> [Exercise aim]: Counting only lines that contain "none", how many are there in the records below? Give the figure alone.
-------
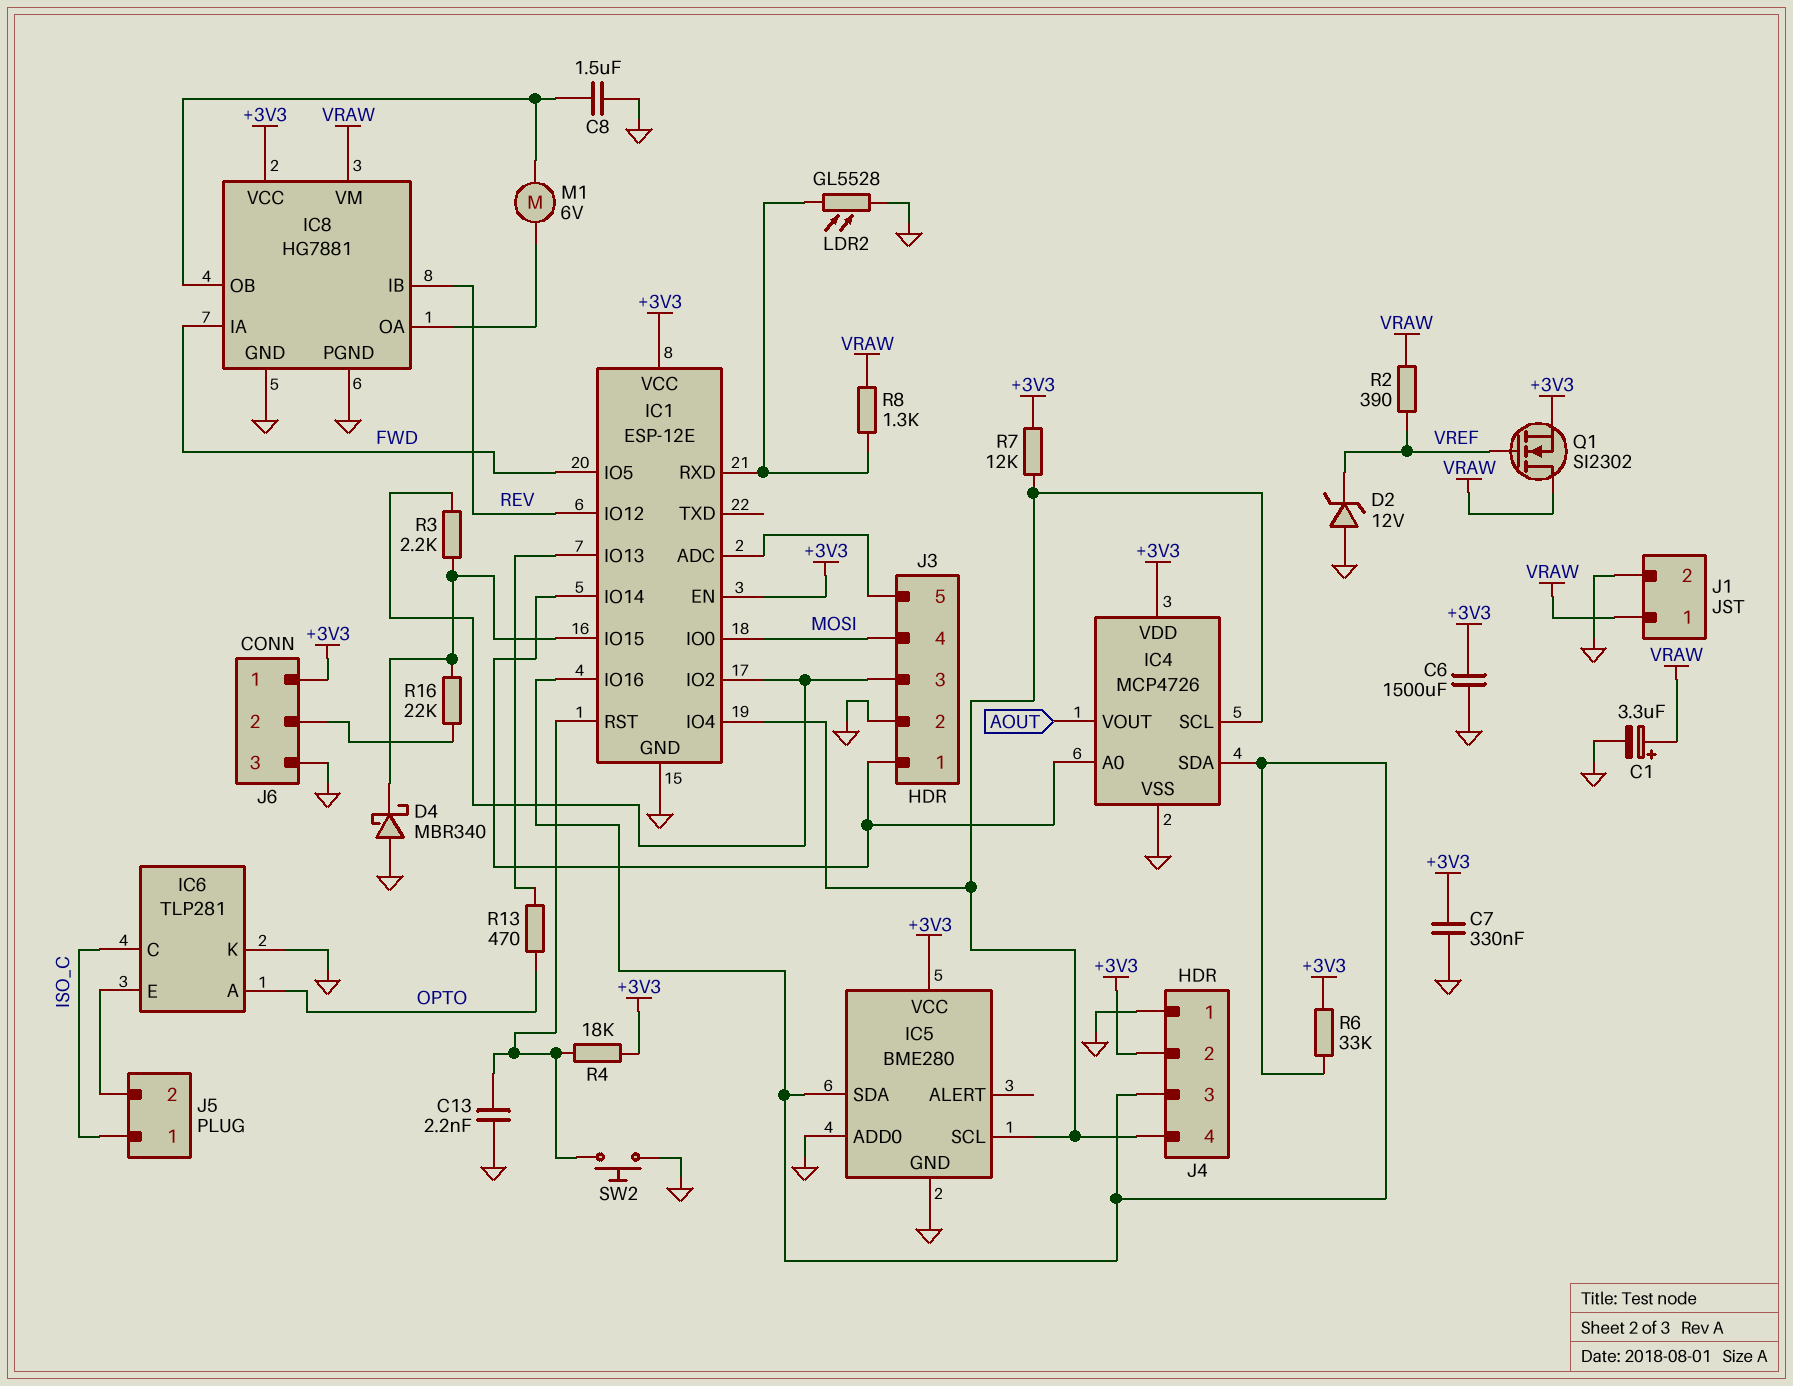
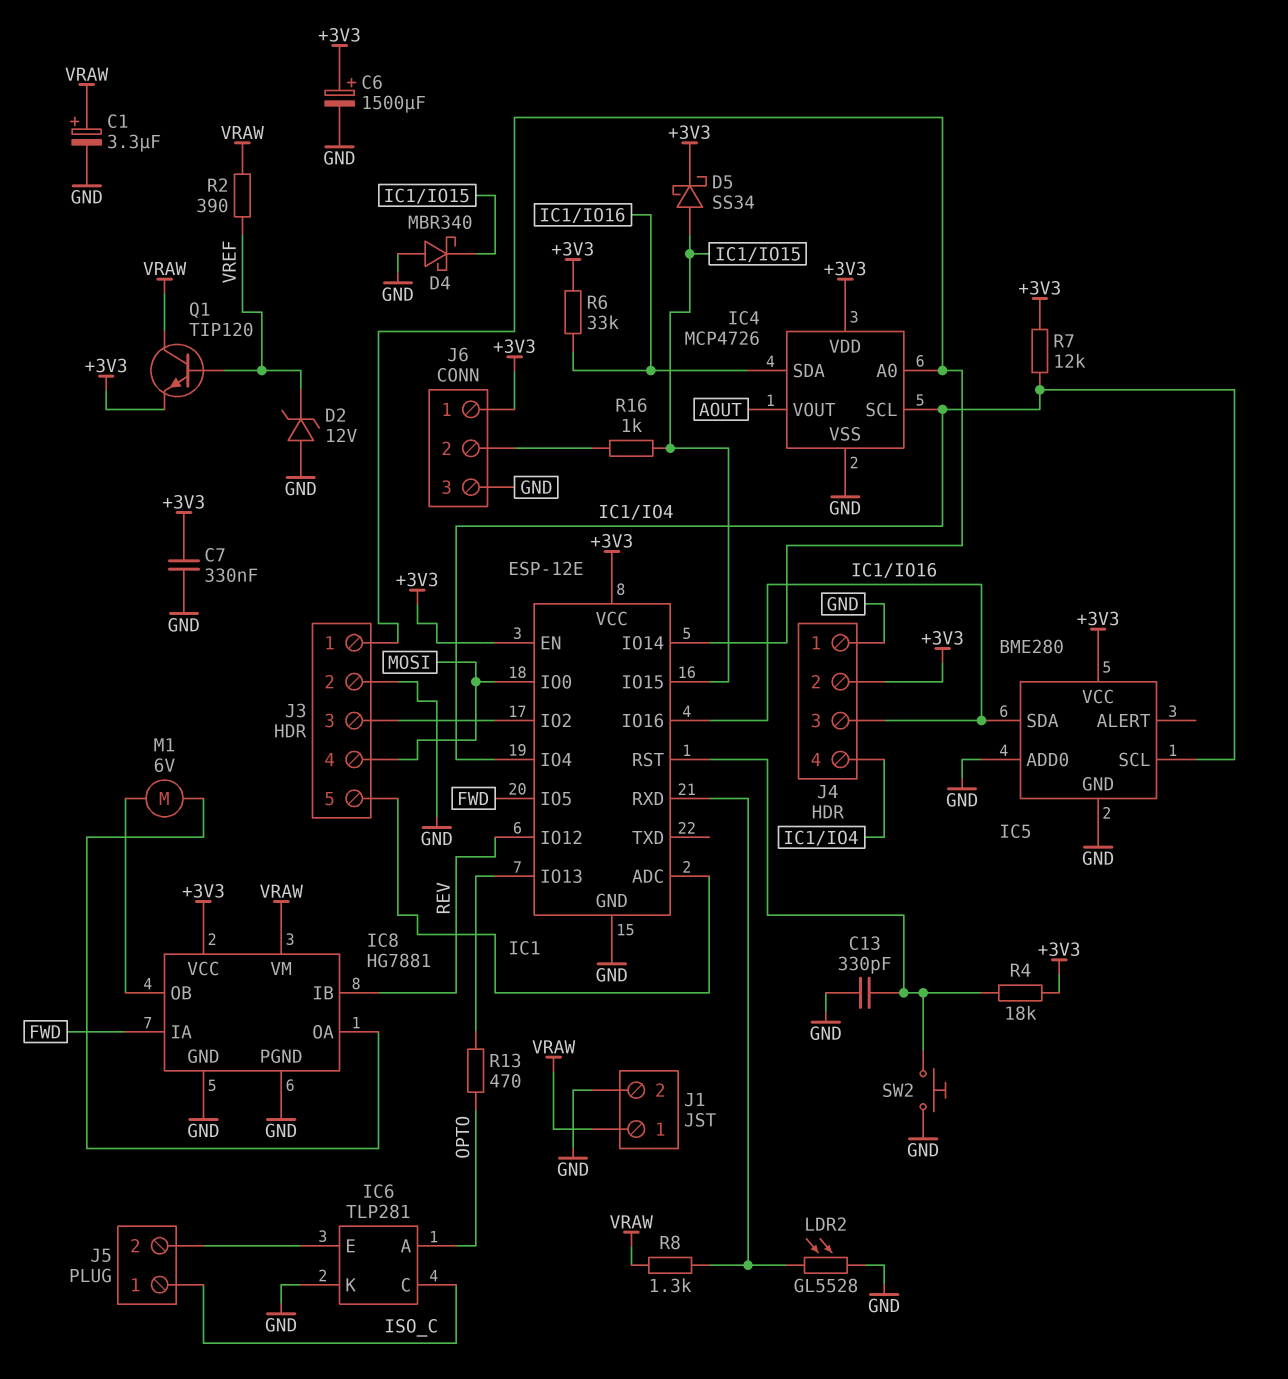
C6: 1500uF (+3V3, GND) -> 1500uF (plus +3V3, minus GND)
C8: 1.5uF (GND, IC8/OB) -> none
C13: 2.2nF (GND, IC1/RST) -> 330pF (GND, IC1/RST)
D5: none -> schottky SS34 (A IC1/IO15, K +3V3)
Q1: NMOS SI2302 (G VREF, D VRAW, S +3V3) -> NPN TIP120 (B VREF, C VRAW, E +3V3)
R3: 2.2k (IC1/IO2, IC1/IO15) -> none
R16: 22k (IC1/IO15, J6/2) -> 1k (IC1/IO15, J6/2)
-------
> [Exercise response]: 3